* **The task**
Once you find the line with "TFT pin VCC: 3V3 -> none" in the entries below, return exactly every line from it through the line with "TOF pin SDA: A0 -> D2".

Collection entries:
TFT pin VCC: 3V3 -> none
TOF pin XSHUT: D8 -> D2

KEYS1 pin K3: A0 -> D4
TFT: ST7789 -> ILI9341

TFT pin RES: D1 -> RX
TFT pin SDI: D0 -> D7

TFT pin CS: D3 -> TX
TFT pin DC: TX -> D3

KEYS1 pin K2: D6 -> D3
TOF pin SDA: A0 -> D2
...
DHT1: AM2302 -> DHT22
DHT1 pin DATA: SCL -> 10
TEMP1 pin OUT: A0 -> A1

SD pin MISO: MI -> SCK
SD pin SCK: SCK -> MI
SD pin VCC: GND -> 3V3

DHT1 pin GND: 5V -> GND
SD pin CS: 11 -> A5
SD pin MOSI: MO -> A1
==
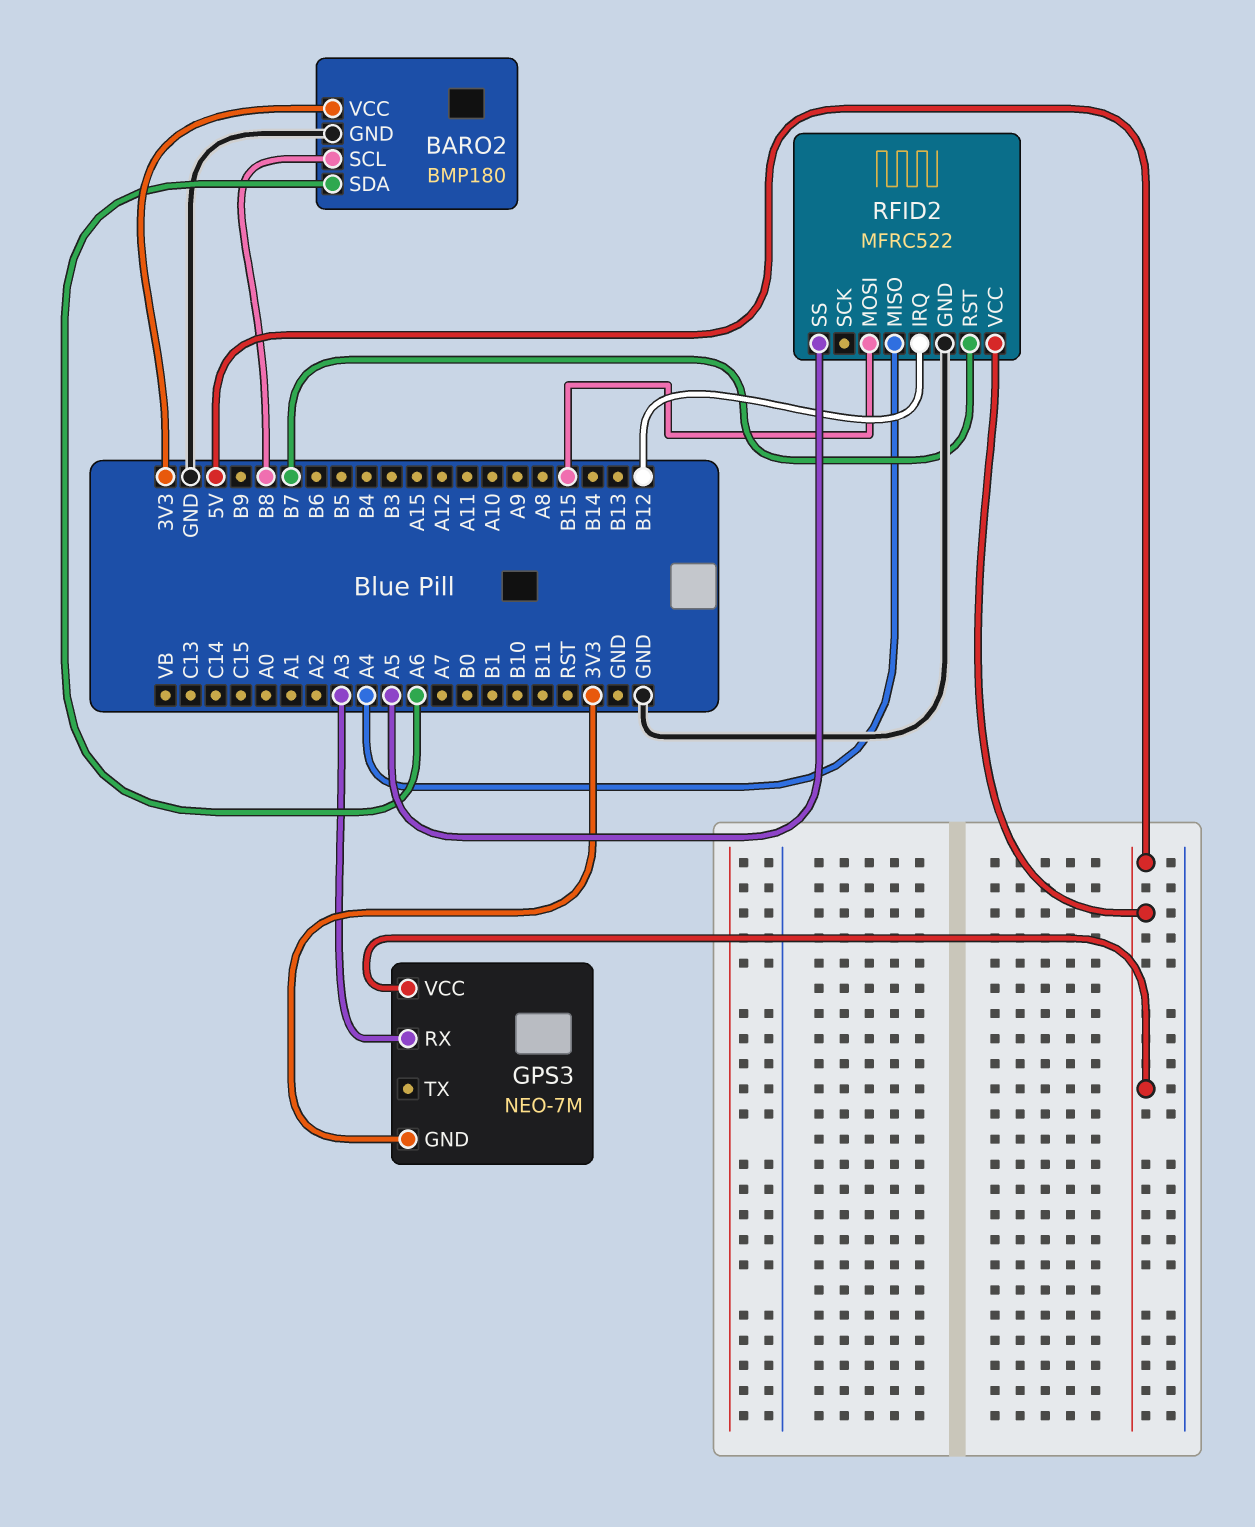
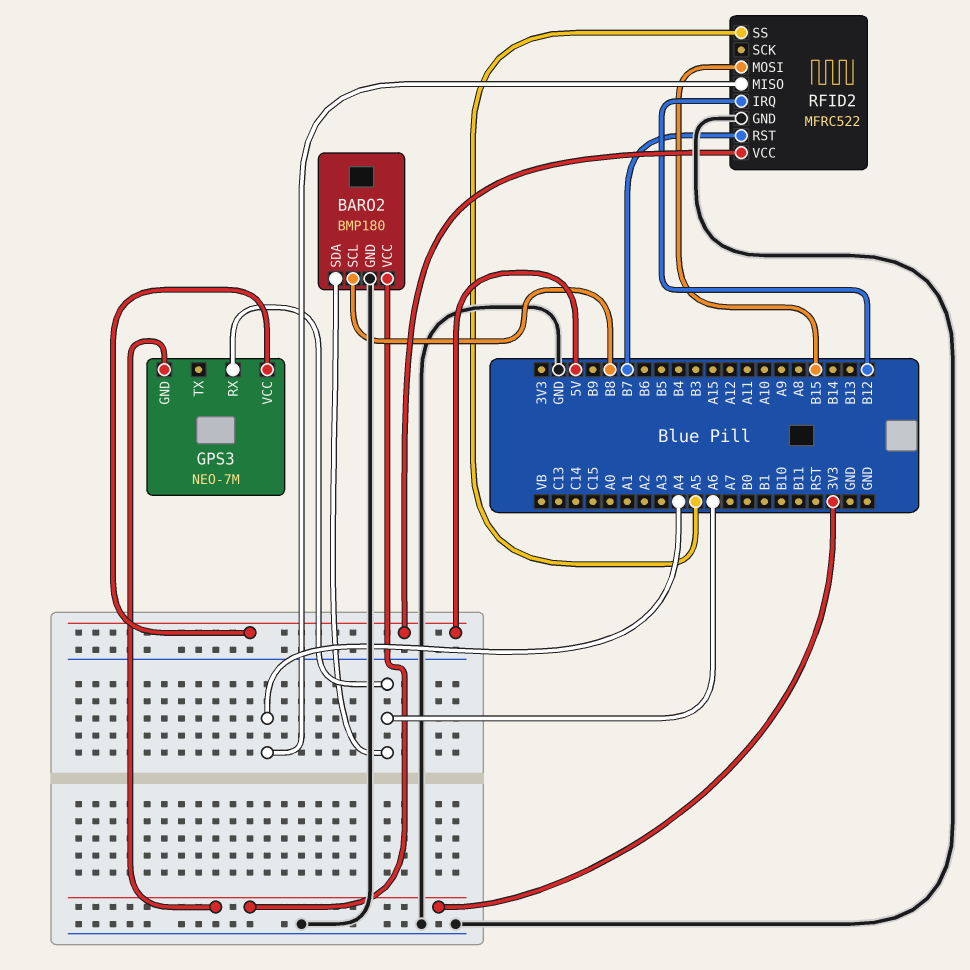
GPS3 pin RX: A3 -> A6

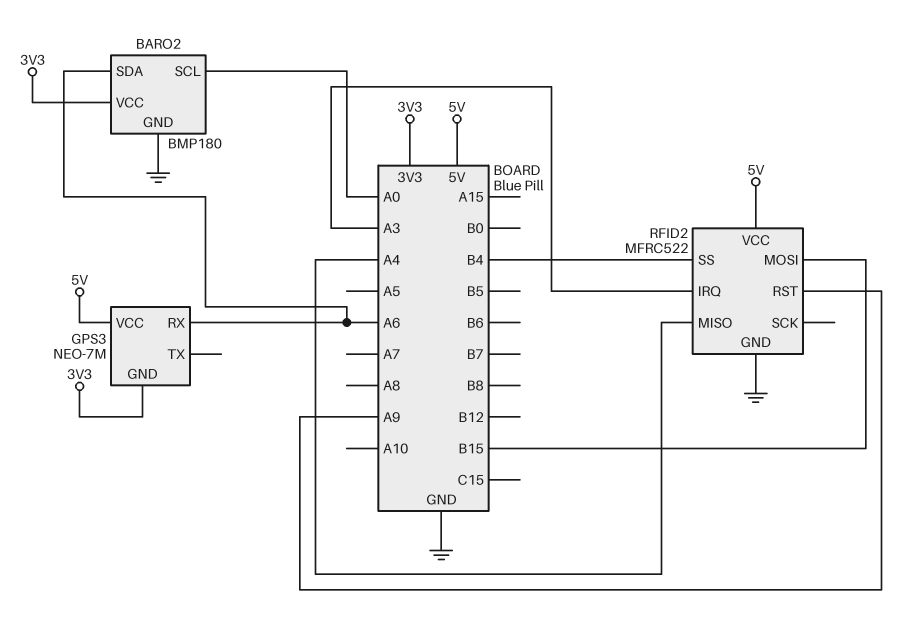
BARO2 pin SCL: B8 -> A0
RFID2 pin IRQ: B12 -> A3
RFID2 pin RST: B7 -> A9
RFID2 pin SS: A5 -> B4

* **Written answer**
TFT pin VCC: 3V3 -> none
TOF pin XSHUT: D8 -> D2

KEYS1 pin K3: A0 -> D4
TFT: ST7789 -> ILI9341

TFT pin RES: D1 -> RX
TFT pin SDI: D0 -> D7

TFT pin CS: D3 -> TX
TFT pin DC: TX -> D3

KEYS1 pin K2: D6 -> D3
TOF pin SDA: A0 -> D2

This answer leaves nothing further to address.